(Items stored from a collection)
|---|

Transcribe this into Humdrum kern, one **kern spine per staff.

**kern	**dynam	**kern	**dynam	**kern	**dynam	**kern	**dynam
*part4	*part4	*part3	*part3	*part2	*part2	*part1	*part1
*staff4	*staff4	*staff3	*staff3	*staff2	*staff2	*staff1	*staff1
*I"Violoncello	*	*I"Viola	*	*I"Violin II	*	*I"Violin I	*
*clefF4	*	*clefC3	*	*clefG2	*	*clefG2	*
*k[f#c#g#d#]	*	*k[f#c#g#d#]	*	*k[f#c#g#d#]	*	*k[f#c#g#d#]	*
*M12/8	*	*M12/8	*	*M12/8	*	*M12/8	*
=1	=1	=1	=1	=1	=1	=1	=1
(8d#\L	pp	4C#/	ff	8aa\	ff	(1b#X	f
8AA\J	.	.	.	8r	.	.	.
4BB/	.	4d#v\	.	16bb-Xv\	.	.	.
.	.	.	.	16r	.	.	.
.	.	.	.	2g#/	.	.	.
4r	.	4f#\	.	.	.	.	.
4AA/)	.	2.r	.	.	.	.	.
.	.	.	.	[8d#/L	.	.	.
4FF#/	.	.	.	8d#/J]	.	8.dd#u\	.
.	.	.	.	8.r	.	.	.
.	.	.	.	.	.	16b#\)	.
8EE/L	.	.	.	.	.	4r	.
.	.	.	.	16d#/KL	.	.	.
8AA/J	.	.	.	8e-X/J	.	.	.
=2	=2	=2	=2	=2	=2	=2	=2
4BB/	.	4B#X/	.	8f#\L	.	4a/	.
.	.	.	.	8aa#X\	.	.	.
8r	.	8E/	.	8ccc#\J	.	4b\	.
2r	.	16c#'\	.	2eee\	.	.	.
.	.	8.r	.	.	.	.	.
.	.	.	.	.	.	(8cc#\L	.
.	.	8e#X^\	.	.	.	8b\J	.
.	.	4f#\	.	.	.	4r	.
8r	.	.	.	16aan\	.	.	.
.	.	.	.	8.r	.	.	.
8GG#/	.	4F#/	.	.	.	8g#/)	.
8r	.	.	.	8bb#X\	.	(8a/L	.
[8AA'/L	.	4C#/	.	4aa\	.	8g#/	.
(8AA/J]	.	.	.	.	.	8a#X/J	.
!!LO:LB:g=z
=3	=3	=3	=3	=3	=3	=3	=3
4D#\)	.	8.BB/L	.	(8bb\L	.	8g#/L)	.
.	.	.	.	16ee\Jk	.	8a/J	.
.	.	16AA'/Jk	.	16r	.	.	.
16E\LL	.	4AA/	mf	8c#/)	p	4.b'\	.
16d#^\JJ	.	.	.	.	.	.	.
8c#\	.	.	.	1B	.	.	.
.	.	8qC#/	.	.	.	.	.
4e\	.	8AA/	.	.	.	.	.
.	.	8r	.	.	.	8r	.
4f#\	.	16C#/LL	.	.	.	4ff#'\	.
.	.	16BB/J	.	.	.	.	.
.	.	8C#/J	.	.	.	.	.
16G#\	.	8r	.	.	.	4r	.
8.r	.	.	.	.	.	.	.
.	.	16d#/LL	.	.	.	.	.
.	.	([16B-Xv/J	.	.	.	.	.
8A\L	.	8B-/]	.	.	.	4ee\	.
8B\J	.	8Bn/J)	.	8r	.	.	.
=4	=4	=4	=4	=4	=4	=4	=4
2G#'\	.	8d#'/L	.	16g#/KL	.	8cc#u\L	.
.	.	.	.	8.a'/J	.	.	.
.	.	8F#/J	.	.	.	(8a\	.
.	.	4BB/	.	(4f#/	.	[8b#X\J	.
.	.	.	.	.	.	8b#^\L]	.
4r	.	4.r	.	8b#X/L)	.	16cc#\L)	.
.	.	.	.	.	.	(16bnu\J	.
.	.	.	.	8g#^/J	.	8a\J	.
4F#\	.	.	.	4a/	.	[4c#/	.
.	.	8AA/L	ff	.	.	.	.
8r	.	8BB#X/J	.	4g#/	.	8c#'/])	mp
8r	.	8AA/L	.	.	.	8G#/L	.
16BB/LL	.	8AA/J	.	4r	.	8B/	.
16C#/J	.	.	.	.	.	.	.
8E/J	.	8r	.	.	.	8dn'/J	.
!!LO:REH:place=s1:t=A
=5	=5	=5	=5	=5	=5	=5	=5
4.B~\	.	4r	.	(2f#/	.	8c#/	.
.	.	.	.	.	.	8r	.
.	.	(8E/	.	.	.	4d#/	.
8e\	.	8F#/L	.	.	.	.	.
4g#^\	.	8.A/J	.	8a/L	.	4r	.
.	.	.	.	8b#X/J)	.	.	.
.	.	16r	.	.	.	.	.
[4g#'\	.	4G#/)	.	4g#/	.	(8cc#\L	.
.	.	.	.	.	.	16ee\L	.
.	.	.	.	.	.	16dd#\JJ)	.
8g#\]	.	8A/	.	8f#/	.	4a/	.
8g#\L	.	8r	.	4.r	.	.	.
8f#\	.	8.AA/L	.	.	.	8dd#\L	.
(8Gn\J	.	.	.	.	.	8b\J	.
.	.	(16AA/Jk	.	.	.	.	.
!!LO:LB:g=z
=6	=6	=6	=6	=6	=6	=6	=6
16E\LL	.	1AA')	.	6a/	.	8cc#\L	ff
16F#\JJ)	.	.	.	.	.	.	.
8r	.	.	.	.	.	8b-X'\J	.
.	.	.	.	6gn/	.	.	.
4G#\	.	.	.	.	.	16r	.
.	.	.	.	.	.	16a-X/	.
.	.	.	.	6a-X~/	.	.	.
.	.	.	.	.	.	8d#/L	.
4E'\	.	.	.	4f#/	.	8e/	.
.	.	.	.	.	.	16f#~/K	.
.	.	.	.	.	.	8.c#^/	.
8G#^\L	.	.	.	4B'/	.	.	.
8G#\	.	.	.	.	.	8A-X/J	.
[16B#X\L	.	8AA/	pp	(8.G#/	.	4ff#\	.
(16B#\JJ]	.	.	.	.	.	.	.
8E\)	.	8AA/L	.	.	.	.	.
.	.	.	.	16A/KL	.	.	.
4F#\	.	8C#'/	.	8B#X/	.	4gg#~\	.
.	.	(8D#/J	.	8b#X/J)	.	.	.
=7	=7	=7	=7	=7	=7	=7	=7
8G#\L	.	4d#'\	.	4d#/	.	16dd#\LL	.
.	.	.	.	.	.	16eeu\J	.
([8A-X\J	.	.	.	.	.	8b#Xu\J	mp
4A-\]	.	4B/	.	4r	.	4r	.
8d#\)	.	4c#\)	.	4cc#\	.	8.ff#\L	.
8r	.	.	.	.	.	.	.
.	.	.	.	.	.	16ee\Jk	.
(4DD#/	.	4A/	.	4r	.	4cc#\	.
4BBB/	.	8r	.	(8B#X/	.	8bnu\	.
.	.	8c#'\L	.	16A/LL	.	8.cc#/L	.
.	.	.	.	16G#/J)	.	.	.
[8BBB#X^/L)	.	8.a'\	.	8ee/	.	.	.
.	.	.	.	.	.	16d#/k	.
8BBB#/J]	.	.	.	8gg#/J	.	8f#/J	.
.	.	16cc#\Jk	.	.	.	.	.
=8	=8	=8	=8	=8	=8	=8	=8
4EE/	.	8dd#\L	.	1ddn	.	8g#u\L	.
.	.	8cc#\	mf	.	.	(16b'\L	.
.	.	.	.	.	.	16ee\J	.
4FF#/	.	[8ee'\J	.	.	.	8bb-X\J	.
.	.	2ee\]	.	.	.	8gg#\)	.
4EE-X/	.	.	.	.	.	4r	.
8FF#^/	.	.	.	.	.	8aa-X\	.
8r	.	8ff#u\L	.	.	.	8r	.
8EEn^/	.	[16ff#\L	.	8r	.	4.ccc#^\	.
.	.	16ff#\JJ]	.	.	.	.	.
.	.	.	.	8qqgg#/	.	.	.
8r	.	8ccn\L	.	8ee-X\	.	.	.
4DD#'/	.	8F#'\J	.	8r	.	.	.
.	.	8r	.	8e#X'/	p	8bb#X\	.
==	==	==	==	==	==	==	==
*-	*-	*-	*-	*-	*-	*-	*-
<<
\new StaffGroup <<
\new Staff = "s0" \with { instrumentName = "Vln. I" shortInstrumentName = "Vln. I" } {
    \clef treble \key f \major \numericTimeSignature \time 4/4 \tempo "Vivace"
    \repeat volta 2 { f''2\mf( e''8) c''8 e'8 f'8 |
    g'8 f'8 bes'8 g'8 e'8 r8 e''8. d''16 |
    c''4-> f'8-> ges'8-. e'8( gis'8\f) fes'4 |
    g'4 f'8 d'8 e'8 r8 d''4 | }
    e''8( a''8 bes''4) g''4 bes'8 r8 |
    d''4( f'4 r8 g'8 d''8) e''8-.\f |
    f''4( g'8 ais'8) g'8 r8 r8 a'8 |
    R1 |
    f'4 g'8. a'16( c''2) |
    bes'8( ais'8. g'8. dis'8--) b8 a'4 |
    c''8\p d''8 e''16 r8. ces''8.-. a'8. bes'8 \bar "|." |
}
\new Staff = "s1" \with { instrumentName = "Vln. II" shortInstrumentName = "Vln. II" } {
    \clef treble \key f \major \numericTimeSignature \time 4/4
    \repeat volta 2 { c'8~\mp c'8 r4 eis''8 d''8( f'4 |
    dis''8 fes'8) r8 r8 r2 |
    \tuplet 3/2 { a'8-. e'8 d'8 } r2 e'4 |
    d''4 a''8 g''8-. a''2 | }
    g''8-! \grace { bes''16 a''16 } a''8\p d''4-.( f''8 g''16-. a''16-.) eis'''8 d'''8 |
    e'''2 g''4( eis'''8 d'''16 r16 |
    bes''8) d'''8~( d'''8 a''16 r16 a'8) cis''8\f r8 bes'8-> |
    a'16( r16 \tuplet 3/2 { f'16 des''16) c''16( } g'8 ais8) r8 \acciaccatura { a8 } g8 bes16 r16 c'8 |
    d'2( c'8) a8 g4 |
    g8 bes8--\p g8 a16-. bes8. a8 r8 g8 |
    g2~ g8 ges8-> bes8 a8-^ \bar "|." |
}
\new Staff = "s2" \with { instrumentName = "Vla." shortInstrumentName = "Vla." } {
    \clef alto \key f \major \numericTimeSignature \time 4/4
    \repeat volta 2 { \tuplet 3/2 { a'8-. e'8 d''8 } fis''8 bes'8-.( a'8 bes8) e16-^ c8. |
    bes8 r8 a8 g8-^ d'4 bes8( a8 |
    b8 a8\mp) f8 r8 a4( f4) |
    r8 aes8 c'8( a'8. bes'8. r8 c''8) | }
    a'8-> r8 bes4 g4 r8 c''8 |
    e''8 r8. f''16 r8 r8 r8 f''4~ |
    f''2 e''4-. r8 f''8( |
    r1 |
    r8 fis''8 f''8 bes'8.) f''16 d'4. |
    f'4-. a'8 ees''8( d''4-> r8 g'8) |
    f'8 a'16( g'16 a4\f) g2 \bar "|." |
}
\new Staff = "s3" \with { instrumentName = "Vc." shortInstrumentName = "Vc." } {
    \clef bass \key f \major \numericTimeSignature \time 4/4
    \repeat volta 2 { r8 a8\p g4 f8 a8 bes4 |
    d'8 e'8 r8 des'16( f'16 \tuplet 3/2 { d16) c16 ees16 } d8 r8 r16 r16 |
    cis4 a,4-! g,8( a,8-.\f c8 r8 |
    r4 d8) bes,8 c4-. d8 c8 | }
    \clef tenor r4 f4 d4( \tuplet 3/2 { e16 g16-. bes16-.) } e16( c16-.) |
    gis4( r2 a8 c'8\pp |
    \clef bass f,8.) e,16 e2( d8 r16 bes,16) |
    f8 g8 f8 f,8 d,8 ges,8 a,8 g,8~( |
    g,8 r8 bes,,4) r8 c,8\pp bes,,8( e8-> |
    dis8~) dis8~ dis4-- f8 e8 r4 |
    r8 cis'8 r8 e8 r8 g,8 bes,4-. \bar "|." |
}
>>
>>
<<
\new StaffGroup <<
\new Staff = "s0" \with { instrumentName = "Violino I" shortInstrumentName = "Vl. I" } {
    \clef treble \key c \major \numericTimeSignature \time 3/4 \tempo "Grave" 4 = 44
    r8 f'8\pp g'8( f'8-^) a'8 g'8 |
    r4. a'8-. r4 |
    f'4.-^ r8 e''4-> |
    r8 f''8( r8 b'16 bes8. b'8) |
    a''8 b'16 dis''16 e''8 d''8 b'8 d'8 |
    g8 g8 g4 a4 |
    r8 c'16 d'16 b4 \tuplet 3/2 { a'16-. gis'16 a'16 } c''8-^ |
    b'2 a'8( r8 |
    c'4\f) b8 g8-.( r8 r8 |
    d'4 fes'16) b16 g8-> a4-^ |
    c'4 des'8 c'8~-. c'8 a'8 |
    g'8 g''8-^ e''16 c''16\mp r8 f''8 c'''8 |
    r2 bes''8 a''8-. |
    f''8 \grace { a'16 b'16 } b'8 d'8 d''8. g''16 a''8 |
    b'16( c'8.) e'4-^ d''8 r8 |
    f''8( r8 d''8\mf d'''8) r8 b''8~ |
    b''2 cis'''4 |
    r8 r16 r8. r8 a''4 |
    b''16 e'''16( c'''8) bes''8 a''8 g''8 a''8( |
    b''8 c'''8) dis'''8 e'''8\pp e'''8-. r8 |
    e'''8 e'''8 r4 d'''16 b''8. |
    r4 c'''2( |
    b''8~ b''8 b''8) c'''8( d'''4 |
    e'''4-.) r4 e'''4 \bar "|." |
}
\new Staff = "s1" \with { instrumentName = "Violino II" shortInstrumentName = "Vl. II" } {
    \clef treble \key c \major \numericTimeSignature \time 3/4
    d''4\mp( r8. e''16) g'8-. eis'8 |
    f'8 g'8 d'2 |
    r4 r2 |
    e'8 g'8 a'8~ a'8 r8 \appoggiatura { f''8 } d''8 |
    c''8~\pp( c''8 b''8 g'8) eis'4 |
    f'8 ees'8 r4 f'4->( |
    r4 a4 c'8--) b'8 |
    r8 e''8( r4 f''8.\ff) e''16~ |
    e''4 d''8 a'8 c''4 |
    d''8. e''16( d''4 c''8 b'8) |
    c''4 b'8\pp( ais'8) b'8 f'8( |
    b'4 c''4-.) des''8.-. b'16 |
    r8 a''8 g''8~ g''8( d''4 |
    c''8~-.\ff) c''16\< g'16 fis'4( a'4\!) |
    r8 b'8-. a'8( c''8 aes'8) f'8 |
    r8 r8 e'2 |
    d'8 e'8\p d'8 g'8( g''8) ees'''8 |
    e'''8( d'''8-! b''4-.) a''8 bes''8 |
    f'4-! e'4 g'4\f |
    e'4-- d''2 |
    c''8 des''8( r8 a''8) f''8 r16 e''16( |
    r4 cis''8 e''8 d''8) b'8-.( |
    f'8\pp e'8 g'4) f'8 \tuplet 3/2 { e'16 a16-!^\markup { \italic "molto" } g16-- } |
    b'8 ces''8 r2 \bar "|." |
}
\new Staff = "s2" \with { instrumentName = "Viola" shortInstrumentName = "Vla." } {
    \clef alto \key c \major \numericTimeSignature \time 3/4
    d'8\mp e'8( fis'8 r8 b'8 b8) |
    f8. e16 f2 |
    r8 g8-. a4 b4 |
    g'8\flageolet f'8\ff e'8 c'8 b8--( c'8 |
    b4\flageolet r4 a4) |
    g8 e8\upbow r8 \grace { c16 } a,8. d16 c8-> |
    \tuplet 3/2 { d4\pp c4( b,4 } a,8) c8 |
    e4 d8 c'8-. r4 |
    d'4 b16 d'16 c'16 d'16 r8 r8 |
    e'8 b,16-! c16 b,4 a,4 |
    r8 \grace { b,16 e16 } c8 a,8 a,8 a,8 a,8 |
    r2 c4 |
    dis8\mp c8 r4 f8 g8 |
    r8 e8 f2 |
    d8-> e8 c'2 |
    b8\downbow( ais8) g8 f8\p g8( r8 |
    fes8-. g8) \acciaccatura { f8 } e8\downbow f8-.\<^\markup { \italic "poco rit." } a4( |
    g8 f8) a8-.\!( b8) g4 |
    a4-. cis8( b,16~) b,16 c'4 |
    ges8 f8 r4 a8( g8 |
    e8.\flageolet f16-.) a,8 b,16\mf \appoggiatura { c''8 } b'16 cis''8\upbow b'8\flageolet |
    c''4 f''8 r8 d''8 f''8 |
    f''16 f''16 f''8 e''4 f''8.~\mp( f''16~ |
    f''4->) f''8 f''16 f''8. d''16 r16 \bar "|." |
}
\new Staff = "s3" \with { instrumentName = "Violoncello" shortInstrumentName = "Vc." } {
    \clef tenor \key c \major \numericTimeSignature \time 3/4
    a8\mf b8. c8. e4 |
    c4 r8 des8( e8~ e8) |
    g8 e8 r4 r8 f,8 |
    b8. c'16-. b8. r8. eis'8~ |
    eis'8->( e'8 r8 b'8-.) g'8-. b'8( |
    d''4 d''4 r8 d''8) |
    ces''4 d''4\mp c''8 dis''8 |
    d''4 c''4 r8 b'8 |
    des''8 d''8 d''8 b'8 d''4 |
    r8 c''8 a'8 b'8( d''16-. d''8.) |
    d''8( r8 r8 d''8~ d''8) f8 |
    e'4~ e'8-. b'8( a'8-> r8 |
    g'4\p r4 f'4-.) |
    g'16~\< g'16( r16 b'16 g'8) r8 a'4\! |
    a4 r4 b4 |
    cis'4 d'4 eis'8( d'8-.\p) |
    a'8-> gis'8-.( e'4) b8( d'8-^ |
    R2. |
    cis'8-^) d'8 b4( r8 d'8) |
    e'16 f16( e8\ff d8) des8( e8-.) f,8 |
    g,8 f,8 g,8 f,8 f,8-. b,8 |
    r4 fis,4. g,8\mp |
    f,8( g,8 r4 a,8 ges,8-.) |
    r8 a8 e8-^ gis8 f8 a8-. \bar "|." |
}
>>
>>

|---|

• EXERCISE BRIEF: Count the lines of the records that contain the string "grace" and report only that number.

• IN RESPONSE: 4